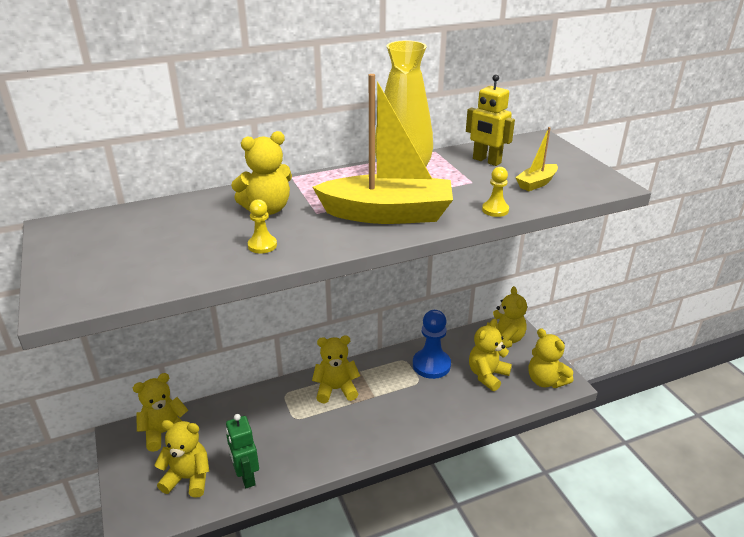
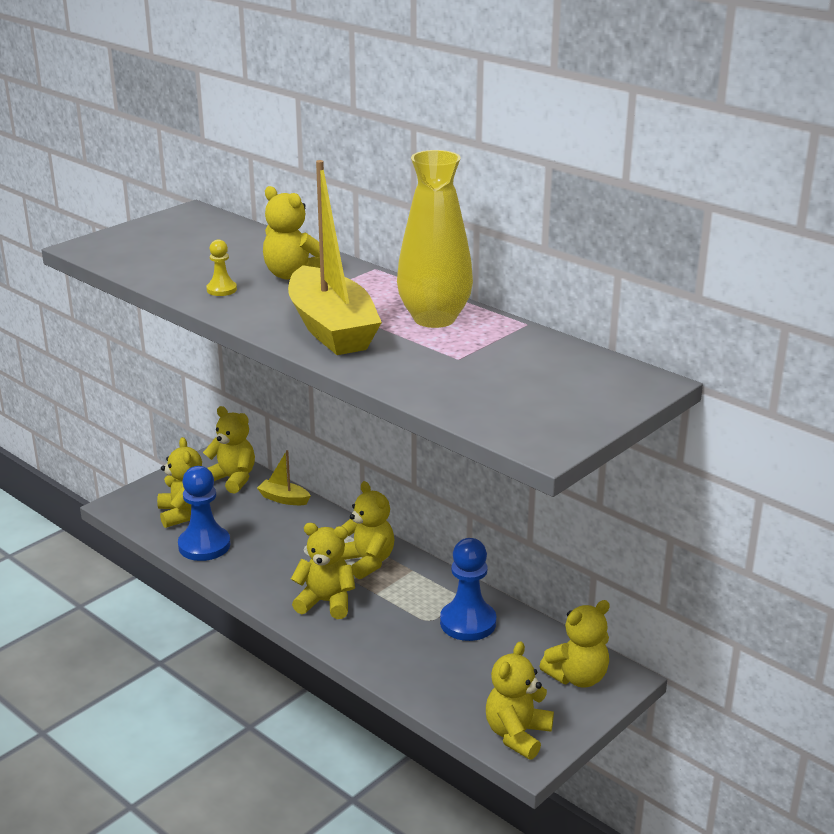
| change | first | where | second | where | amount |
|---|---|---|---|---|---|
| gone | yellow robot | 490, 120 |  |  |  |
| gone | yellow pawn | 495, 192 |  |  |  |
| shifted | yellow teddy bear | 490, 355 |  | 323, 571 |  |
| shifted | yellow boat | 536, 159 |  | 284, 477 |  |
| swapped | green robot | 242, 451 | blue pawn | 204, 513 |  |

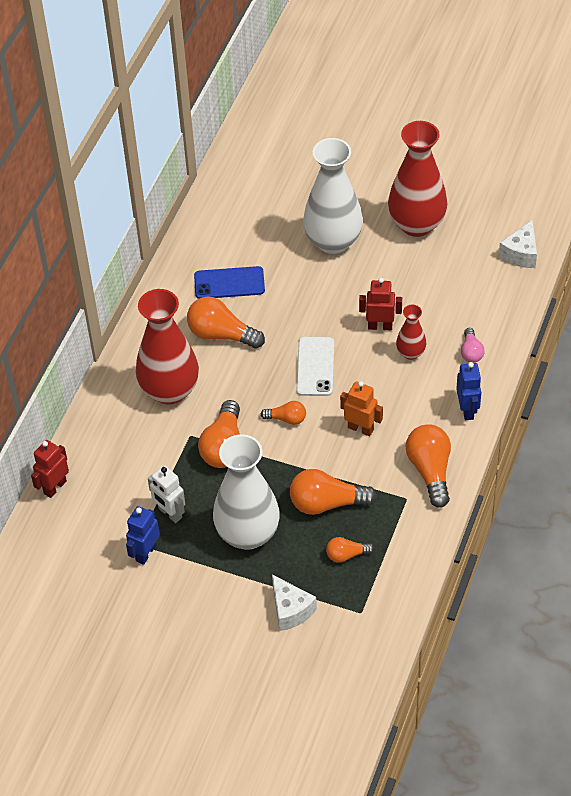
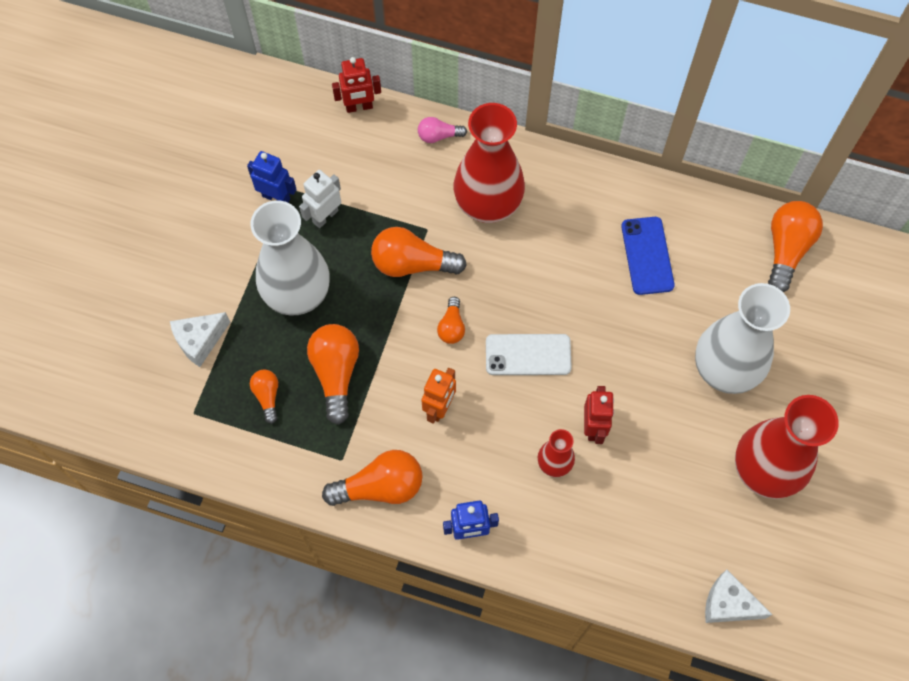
| change | first | where | second | where | amount |
|---|---|---|---|---|---|
| shifted | orange light bulb | 226, 323 |  | 795, 246 |  |
| shifted | pink light bulb | 473, 345 |  | 442, 130 |  |
| rotated | red robot | 50, 469 |  | 356, 85 | 135 degrees clockwise |

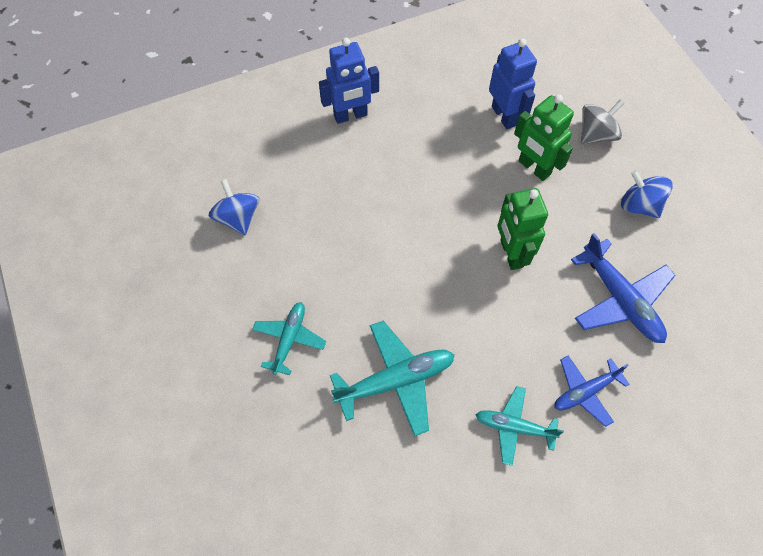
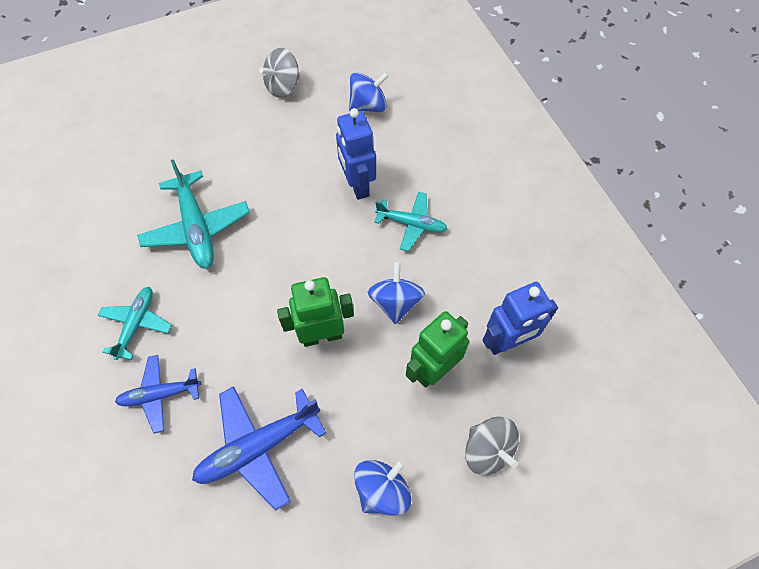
| change | first | where | second | where | amount |
|---|---|---|---|---|---|
| new |  |  | grey spinning top | 279, 73 |  |
| new |  |  | blue spinning top | 396, 293 |  |
| shifted | turquoise plane | 289, 338 |  | 410, 221 |  |
| shifted | blue robot | 349, 81 |  | 356, 154 |  |
| rotated | blue plane | 592, 391 |  | 158, 394 | 75 degrees counterclockwise |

* Task objective *
For every line of the records with the string "shifted", add one to a tally; give the final tally alone.

* Exercise result *
6